Which of the lines in the data below contain the string "eraser"? Copy each of them.

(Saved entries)
───

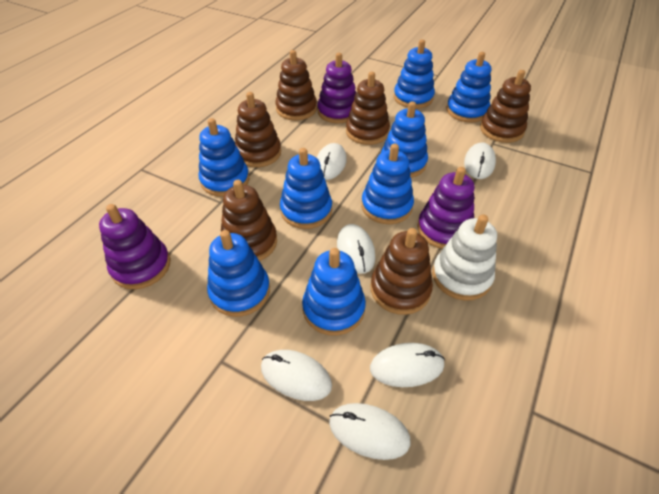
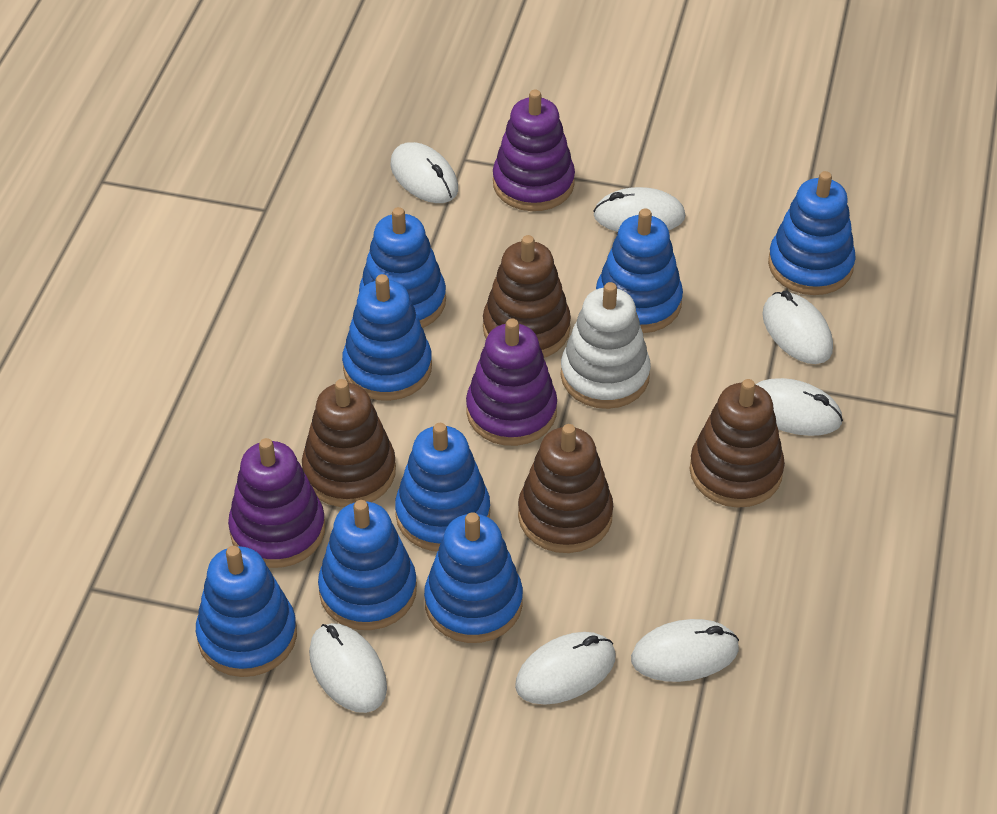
brown stacking toy: 6 -> 4
white mouse: 6 -> 7

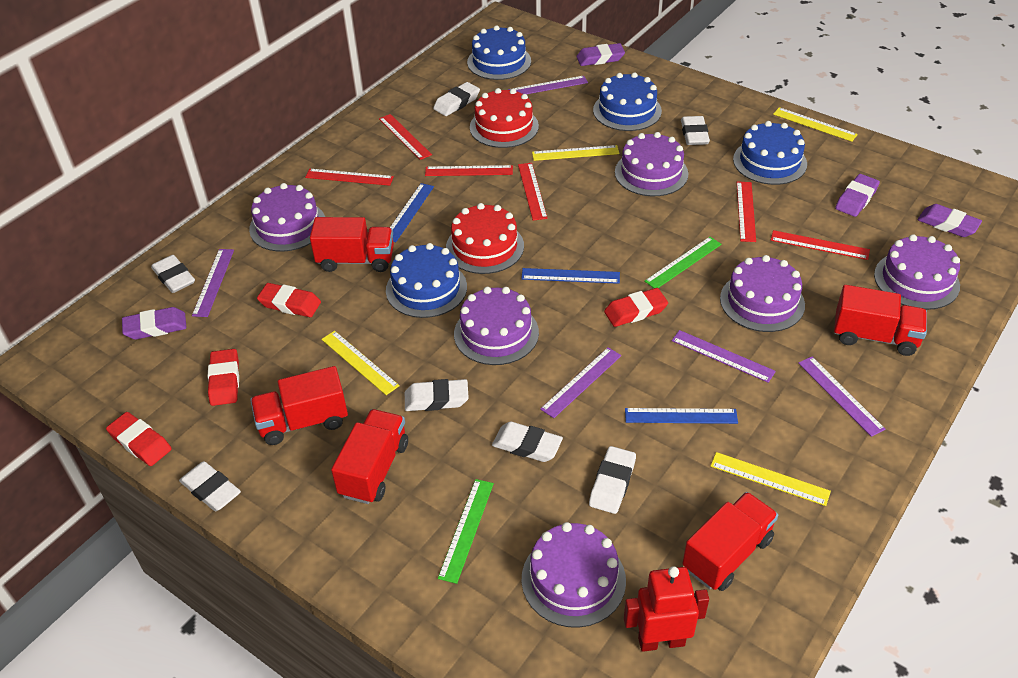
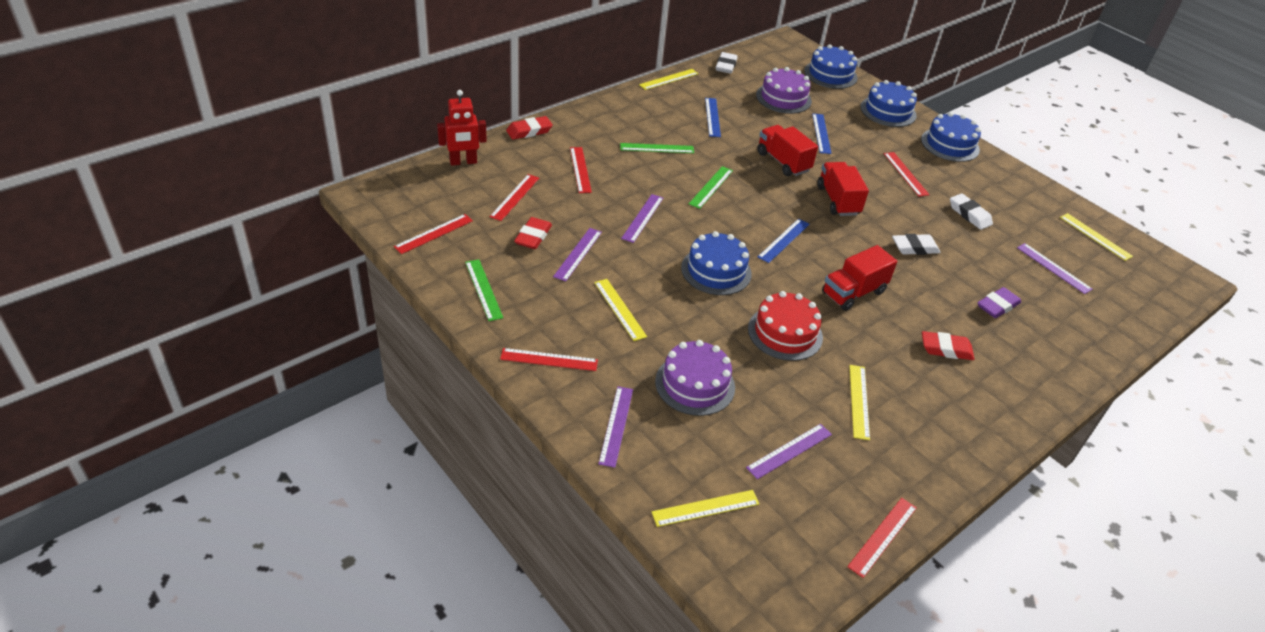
green ruler: 2 -> 3
purple cake: 6 -> 2
purple eraser: 4 -> 1
red cake: 2 -> 1
red eraser: 4 -> 3
red truck: 5 -> 3
white eraser: 7 -> 3
yellow ruler: 4 -> 5

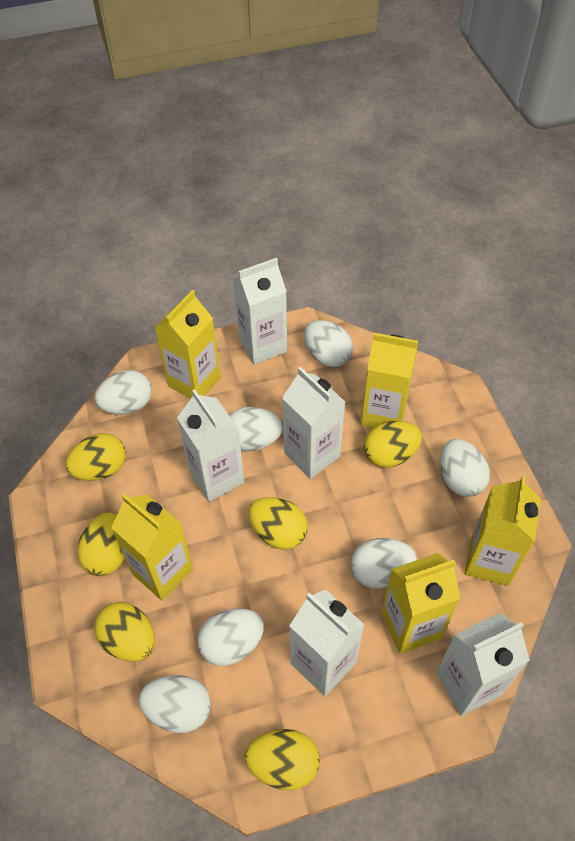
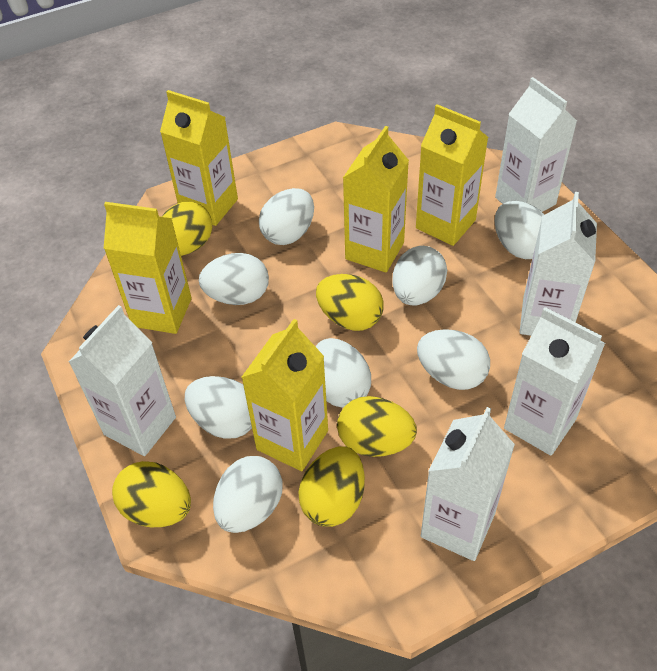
white egg: 7 -> 8
yellow egg: 6 -> 5

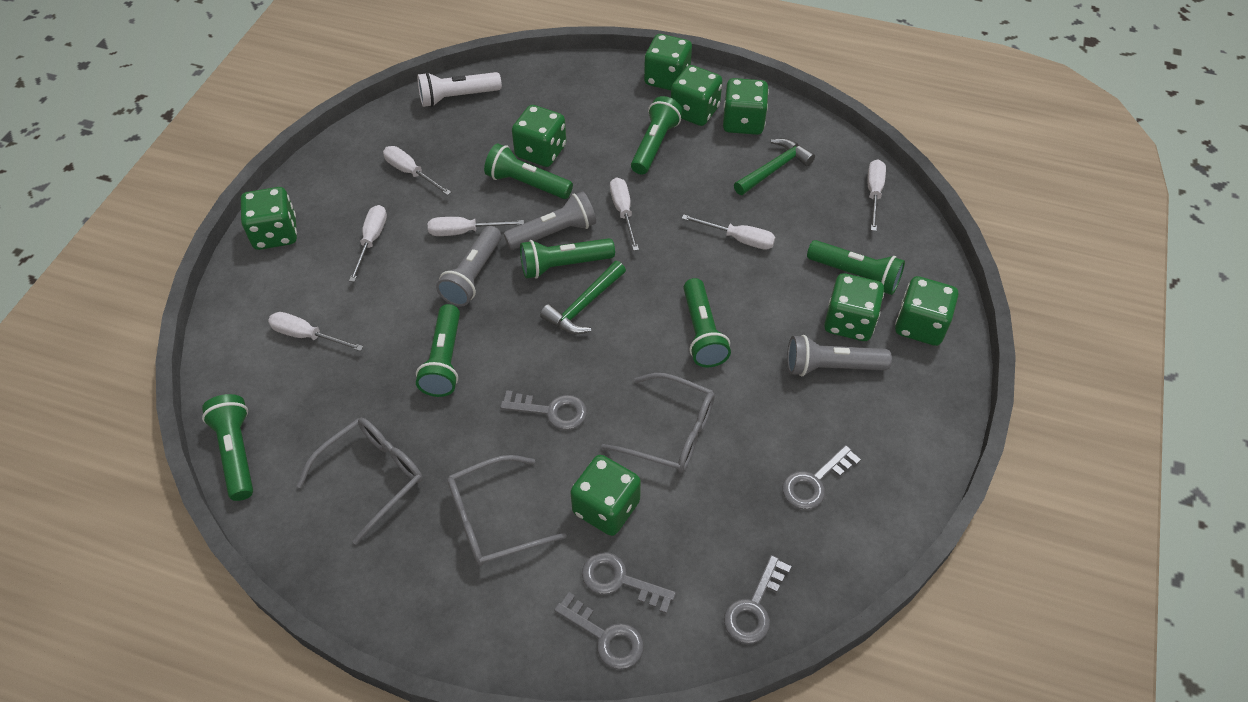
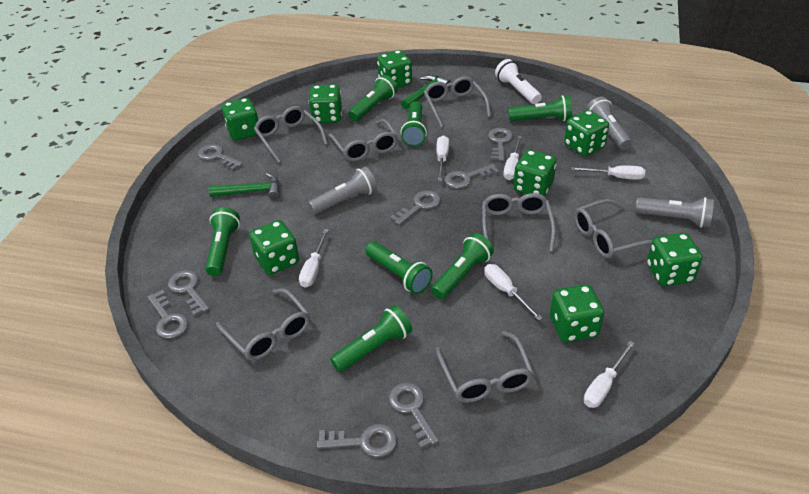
grey glasses: 3 -> 7
grey key: 5 -> 8
white screwdriver: 7 -> 6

───

Output below:
purple eraser: 4 -> 1
red eraser: 4 -> 3
white eraser: 7 -> 3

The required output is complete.